* Exercise materials:
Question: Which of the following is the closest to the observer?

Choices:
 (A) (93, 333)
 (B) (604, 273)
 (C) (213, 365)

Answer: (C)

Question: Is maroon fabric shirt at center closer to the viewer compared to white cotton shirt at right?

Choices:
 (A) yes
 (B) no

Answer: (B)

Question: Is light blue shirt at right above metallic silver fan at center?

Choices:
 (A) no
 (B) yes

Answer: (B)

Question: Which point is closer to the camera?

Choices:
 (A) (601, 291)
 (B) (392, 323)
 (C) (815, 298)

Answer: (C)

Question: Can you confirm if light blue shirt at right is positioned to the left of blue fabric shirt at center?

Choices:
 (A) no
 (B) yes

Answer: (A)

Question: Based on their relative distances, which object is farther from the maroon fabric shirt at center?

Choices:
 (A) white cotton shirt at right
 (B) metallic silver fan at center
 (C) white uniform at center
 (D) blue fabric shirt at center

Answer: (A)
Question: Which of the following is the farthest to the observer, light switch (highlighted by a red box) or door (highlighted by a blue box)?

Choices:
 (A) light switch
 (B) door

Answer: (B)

* Aim of the exercise:
Set down the rows from the line with "Question: Can you" through the end of the rows, repeating each line exactly.

* Answer below:
Question: Can you confirm if light blue shirt at right is positioned to the left of blue fabric shirt at center?

Choices:
 (A) no
 (B) yes

Answer: (A)

Question: Based on their relative distances, which object is farther from the maroon fabric shirt at center?

Choices:
 (A) white cotton shirt at right
 (B) metallic silver fan at center
 (C) white uniform at center
 (D) blue fabric shirt at center

Answer: (A)
Question: Which of the following is the farthest to the observer, light switch (highlighted by a red box) or door (highlighted by a blue box)?

Choices:
 (A) light switch
 (B) door

Answer: (B)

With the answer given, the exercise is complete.